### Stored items
☆ ☆ ☆ ☆ ☆ ☆ ☆

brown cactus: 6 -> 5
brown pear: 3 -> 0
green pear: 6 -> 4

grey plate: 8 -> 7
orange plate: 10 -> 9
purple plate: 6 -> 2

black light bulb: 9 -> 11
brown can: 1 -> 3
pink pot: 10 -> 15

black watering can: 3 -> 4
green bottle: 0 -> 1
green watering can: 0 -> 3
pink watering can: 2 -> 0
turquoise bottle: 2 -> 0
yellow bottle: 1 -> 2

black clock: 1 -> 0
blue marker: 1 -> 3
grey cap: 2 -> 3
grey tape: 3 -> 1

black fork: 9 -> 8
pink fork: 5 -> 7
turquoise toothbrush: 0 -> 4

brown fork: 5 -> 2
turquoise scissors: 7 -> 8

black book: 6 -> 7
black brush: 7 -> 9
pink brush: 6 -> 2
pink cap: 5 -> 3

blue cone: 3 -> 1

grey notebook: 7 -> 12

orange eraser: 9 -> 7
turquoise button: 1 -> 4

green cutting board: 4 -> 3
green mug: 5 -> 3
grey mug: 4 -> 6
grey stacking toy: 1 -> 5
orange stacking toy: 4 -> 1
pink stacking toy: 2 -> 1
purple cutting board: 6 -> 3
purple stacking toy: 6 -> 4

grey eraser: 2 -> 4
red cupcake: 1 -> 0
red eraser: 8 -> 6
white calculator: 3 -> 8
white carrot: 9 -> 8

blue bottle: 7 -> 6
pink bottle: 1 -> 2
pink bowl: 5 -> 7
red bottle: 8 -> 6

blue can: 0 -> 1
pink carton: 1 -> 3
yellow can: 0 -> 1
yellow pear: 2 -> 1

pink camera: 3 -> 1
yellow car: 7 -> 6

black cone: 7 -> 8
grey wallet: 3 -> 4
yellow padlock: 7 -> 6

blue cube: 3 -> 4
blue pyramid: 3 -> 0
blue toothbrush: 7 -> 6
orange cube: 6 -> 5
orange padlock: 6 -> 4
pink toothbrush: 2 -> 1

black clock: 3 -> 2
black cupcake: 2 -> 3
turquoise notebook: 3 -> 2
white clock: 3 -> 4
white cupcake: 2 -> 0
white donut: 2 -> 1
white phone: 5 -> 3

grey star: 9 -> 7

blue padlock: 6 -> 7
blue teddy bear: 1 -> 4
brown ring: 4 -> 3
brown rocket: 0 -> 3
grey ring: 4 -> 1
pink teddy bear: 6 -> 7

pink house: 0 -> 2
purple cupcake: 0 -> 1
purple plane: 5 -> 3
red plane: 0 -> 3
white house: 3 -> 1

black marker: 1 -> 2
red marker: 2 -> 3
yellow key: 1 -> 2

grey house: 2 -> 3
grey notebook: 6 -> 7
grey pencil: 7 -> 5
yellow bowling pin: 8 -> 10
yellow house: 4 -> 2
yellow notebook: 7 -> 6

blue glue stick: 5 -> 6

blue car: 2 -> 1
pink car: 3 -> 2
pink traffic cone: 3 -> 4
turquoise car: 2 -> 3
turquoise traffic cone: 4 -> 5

☆ ☆ ☆ ☆ ☆ ☆ ☆

### WHAT IS BEING ASKED
In the data above, find each line where the string "white" appears, then copy it.

### ANSWER BOX
white calculator: 3 -> 8
white carrot: 9 -> 8
white clock: 3 -> 4
white cupcake: 2 -> 0
white donut: 2 -> 1
white phone: 5 -> 3
white house: 3 -> 1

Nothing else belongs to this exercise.